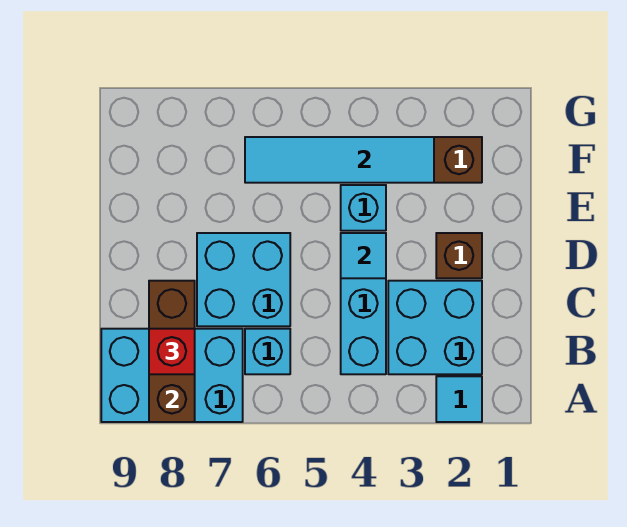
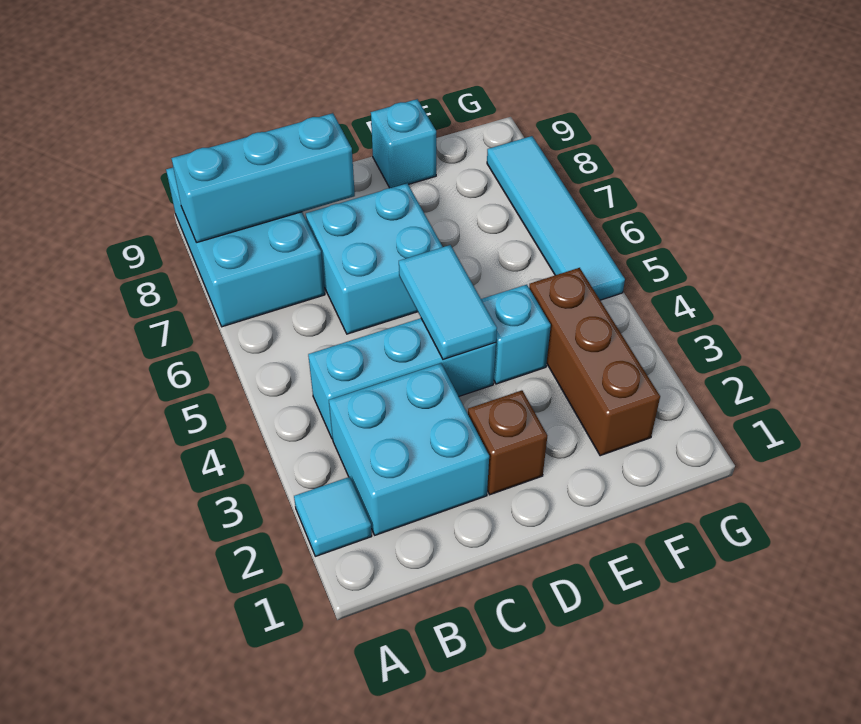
brown brick A8:C8 level 2 -> cyan brick A8:C8 level 2
cyan brick B6 level 1 -> cyan brick E9 level 1
red brick B8 level 3 -> none
cyan tile D4 level 2 -> cyan tile D4:D5 level 2
cyan tile F3:F6 level 2 -> cyan tile G5:G8 level 1

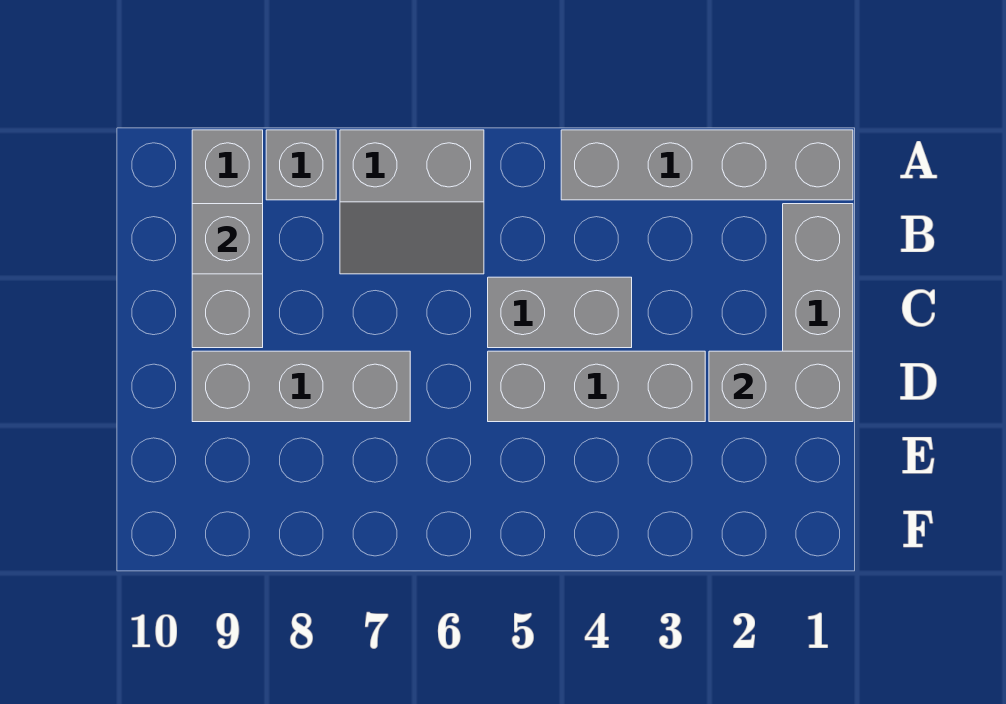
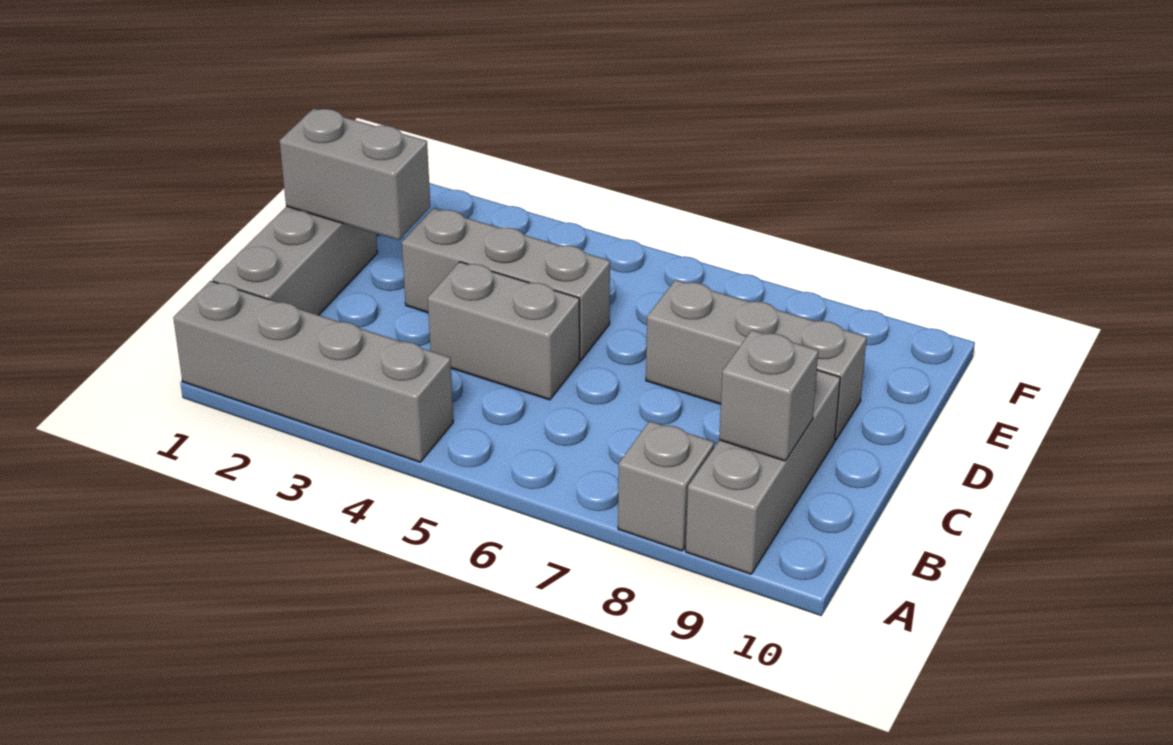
grey slope A6:B7 level 1 top A -> none

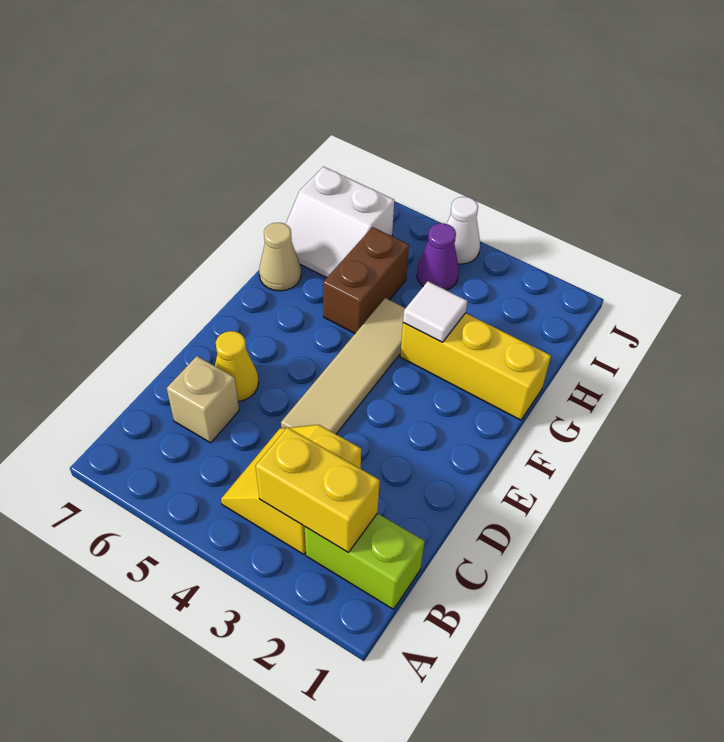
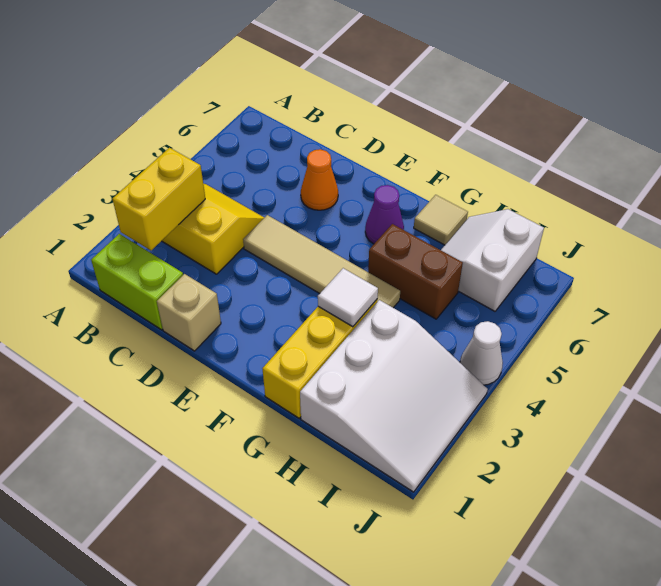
lime brick B1:B2 level 1 -> lime brick B1:C1 level 1
tan brick C6 level 1 -> tan brick D1 level 1
yellow cone D6 level 1 -> orange cone D6 level 1
tan cone G7 level 1 -> tan tile G7 level 1
none -> white slope H1:J3 level 1 top H
purple cone I4 level 1 -> purple cone F6 level 1

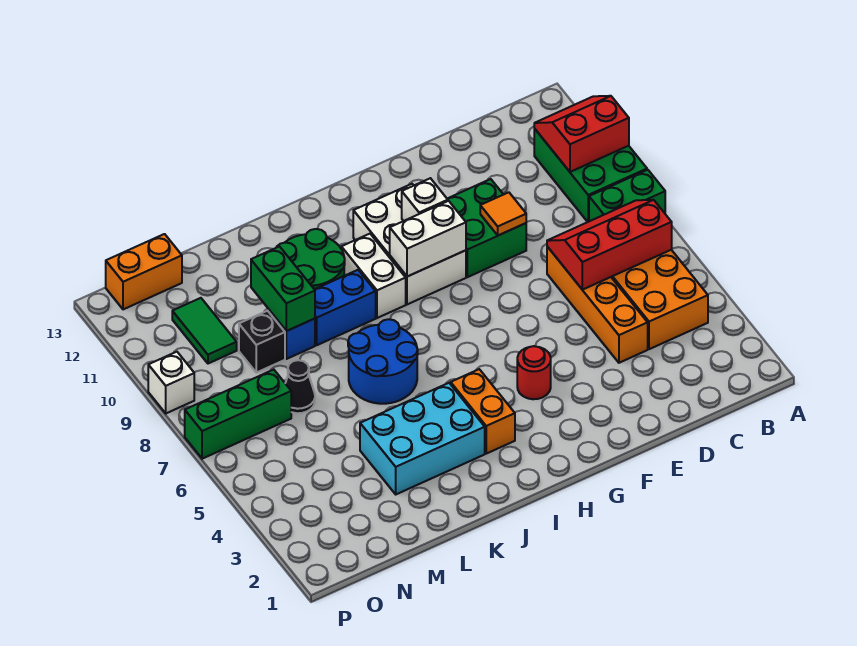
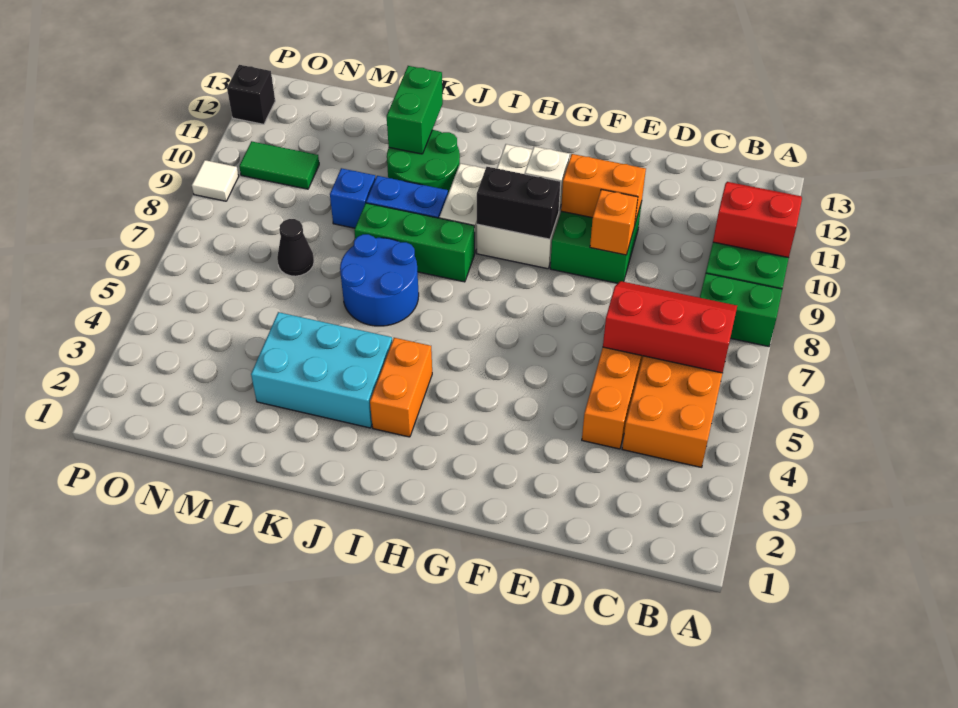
orange tile E9 level 2 -> orange brick E9 level 2
red round brick G4 level 1 -> none
white brick G9:H9 level 2 -> black brick G9:H9 level 2
green brick L9:L10 level 2 -> green brick K11:K12 level 2
black brick M9 level 1 -> black brick P12 level 1
green brick N7:P7 level 1 -> green brick I8:K8 level 1
green tile N10:N11 level 1 -> green tile N10:O10 level 1
orange brick N13:O13 level 1 -> orange brick E10:F10 level 2
white brick P9 level 1 -> white tile P9 level 1

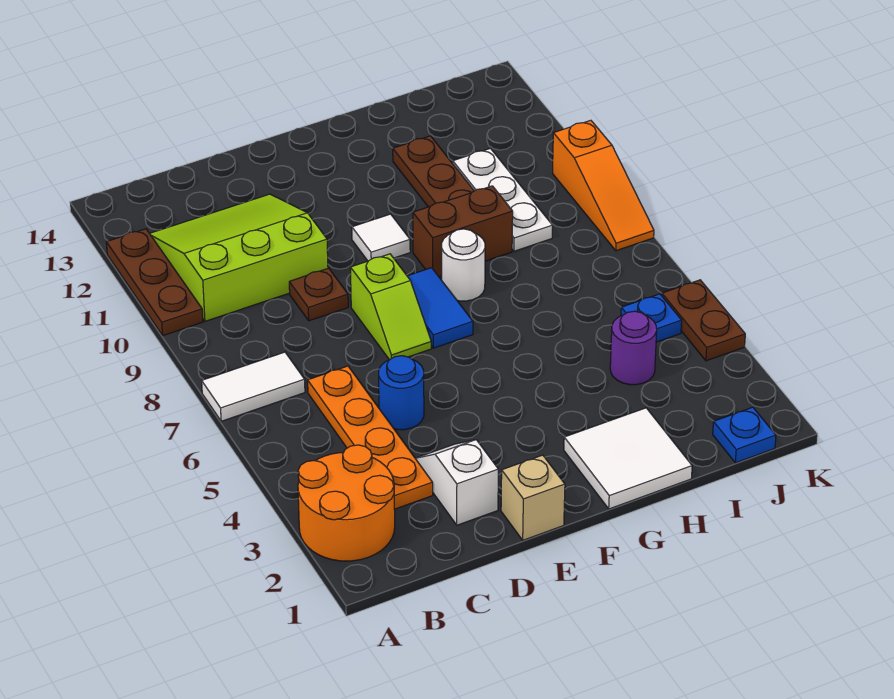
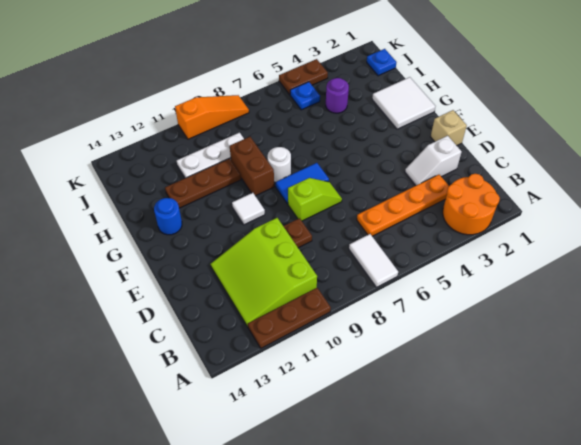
blue round brick D5 level 1 -> blue round brick G13 level 1

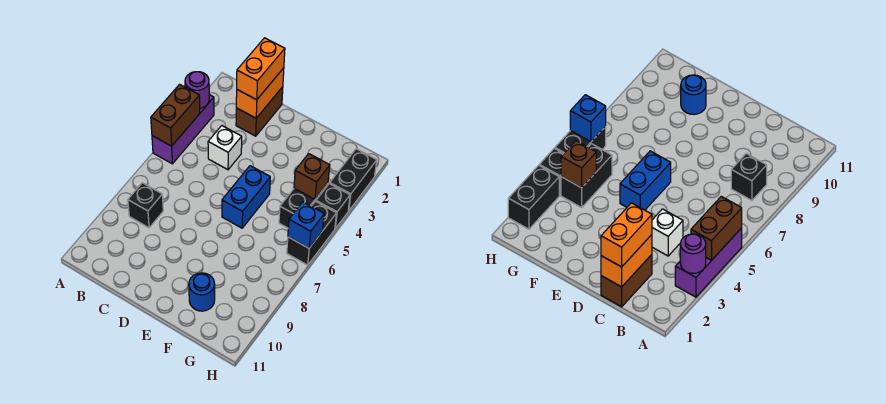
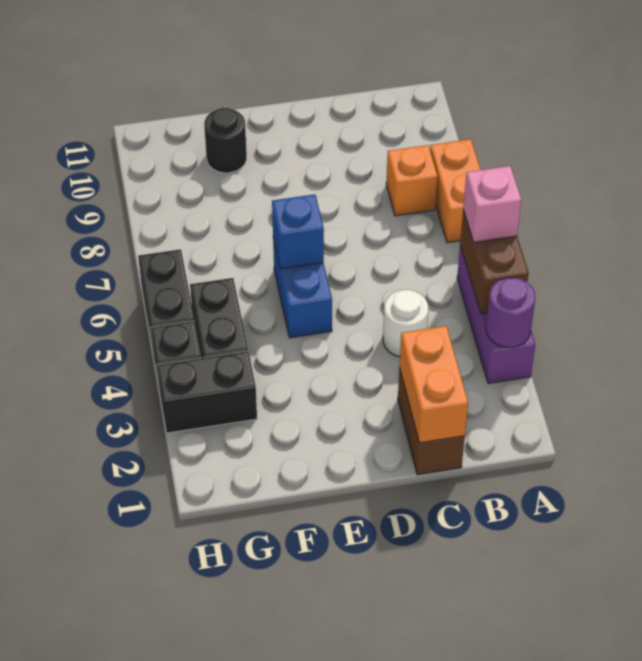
none -> pink brick A5 level 3
black brick B8 level 1 -> orange brick B8 level 1
orange brick C1:C2 level 3 -> orange brick A7:A8 level 1
white brick C4 level 1 -> white round brick C4 level 1
blue round brick F10 level 1 -> black round brick F10 level 1
brown brick G4 level 2 -> none
black brick H2:H3 level 1 -> black brick G3:H3 level 1
blue brick H6 level 2 -> blue brick E6 level 2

****************

Starting at the line that contains "purple cone I4", reproduce every line through the last one in the records exactly, and omit all pictures.

* **Your response**
purple cone I4 level 1 -> purple cone F6 level 1

orange tile E9 level 2 -> orange brick E9 level 2
red round brick G4 level 1 -> none
white brick G9:H9 level 2 -> black brick G9:H9 level 2
green brick L9:L10 level 2 -> green brick K11:K12 level 2
black brick M9 level 1 -> black brick P12 level 1
green brick N7:P7 level 1 -> green brick I8:K8 level 1
green tile N10:N11 level 1 -> green tile N10:O10 level 1
orange brick N13:O13 level 1 -> orange brick E10:F10 level 2
white brick P9 level 1 -> white tile P9 level 1

blue round brick D5 level 1 -> blue round brick G13 level 1

none -> pink brick A5 level 3
black brick B8 level 1 -> orange brick B8 level 1
orange brick C1:C2 level 3 -> orange brick A7:A8 level 1
white brick C4 level 1 -> white round brick C4 level 1
blue round brick F10 level 1 -> black round brick F10 level 1
brown brick G4 level 2 -> none
black brick H2:H3 level 1 -> black brick G3:H3 level 1
blue brick H6 level 2 -> blue brick E6 level 2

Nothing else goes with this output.